**DATA BELOW**
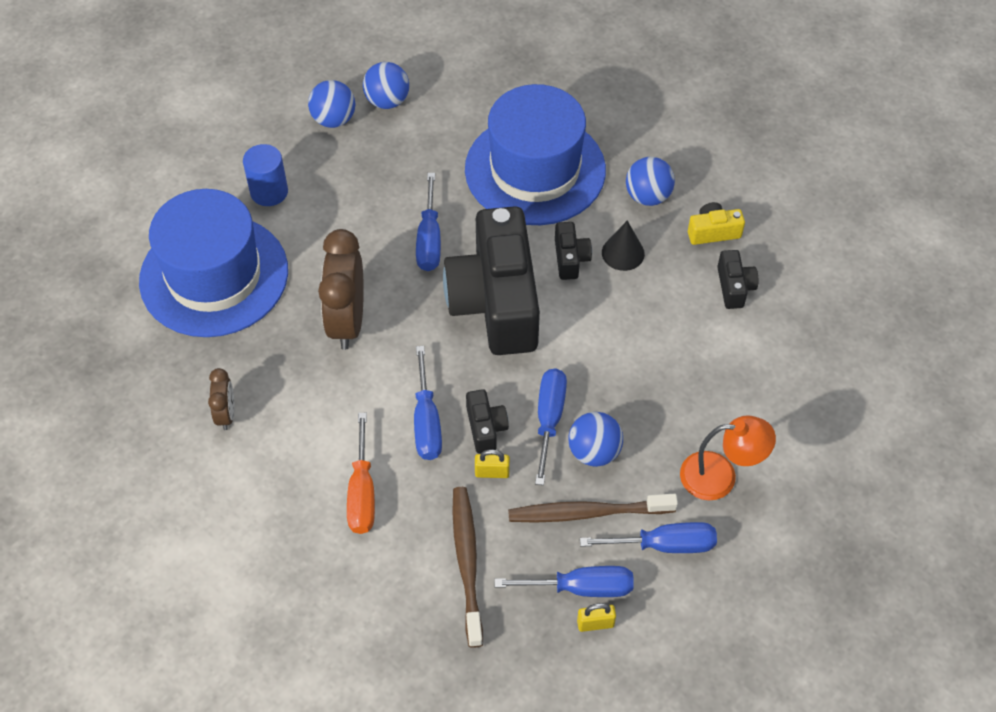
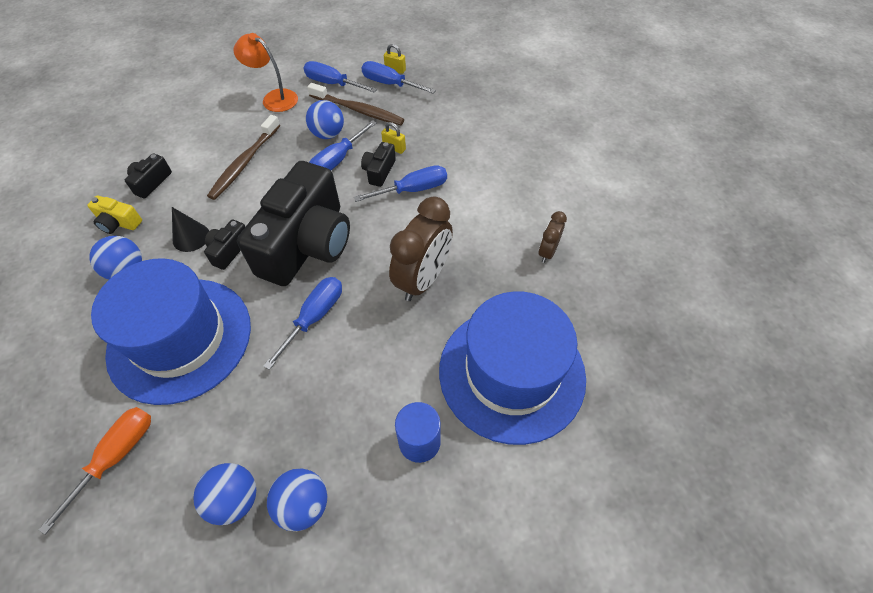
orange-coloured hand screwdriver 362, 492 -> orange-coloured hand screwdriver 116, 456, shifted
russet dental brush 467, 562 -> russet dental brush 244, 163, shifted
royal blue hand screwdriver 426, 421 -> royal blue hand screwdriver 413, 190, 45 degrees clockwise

**TASK DETAILS**
Write out the data once more exactly, omitting the pictures.

**OUTPUT OF THE TASK**
orange-coloured hand screwdriver 362, 492 -> orange-coloured hand screwdriver 116, 456, shifted
russet dental brush 467, 562 -> russet dental brush 244, 163, shifted
royal blue hand screwdriver 426, 421 -> royal blue hand screwdriver 413, 190, 45 degrees clockwise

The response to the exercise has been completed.